### Task to complete
Please tally the lines of the listing that hold the string "VRAW", and reply with that total only.

### Input records
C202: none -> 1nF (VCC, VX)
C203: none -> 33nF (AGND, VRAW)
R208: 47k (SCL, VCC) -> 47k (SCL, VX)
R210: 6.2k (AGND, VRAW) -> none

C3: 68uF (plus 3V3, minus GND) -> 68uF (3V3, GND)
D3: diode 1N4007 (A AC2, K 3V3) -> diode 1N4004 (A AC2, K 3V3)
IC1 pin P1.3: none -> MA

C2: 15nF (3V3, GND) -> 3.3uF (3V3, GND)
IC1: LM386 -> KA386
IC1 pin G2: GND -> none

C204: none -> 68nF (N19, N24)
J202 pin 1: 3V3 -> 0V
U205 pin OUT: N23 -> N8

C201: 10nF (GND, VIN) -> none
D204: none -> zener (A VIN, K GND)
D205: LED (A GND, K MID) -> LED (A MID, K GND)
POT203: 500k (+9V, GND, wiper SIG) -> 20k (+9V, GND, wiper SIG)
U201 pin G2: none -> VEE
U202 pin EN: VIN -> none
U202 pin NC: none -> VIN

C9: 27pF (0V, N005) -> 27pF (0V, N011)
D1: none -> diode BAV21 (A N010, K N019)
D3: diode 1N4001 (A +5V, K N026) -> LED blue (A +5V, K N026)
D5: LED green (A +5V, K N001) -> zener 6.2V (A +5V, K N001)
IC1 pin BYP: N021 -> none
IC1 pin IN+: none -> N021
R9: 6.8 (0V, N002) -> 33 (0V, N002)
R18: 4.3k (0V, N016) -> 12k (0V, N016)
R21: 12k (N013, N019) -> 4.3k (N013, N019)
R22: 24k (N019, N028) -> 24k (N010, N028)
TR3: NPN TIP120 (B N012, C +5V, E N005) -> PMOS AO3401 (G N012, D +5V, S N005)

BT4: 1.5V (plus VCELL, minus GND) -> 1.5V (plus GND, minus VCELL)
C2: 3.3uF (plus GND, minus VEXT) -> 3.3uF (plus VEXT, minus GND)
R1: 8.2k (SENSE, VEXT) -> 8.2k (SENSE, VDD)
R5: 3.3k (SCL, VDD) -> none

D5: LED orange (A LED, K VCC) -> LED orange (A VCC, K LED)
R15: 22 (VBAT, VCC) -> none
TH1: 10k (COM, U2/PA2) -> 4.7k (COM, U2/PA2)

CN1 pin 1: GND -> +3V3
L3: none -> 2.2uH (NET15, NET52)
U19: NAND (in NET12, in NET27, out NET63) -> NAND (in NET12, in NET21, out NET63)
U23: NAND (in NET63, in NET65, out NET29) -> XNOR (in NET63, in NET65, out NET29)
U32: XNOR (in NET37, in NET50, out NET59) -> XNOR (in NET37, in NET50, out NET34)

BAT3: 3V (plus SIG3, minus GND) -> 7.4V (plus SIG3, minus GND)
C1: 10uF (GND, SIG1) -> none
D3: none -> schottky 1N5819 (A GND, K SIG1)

### Completed task
2